-------- Dataset content
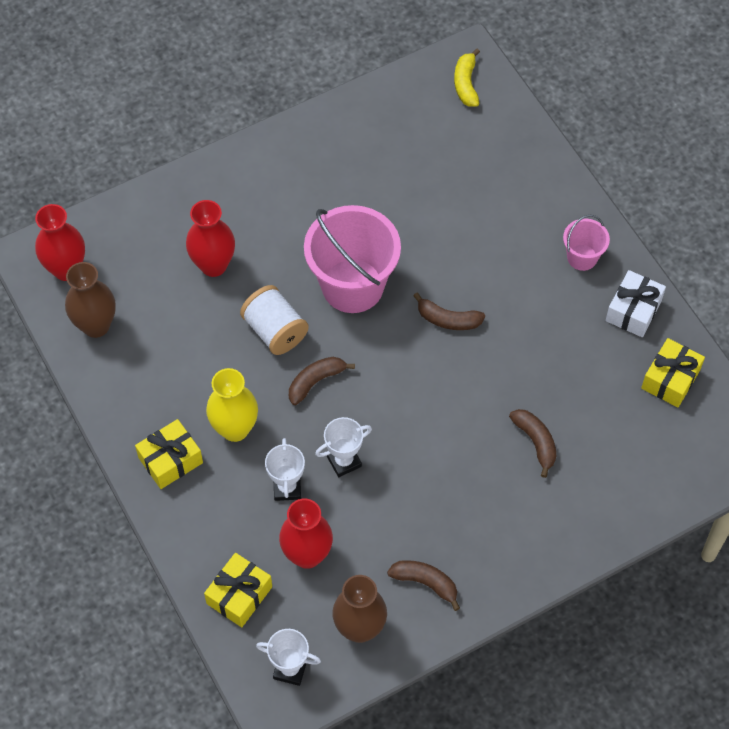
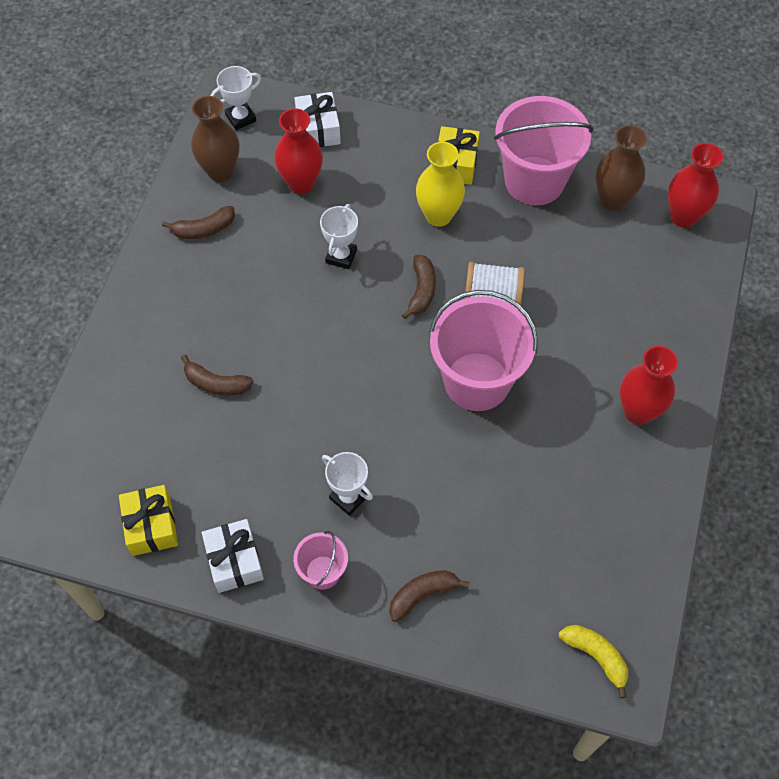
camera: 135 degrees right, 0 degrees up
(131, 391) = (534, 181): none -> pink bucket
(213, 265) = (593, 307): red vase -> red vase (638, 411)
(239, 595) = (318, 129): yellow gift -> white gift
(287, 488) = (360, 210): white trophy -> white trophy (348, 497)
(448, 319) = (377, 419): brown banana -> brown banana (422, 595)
----------------
- What you need to do -
For the listing above, work out how many lines contain the string "white" and return only that figure.

- Reply -
2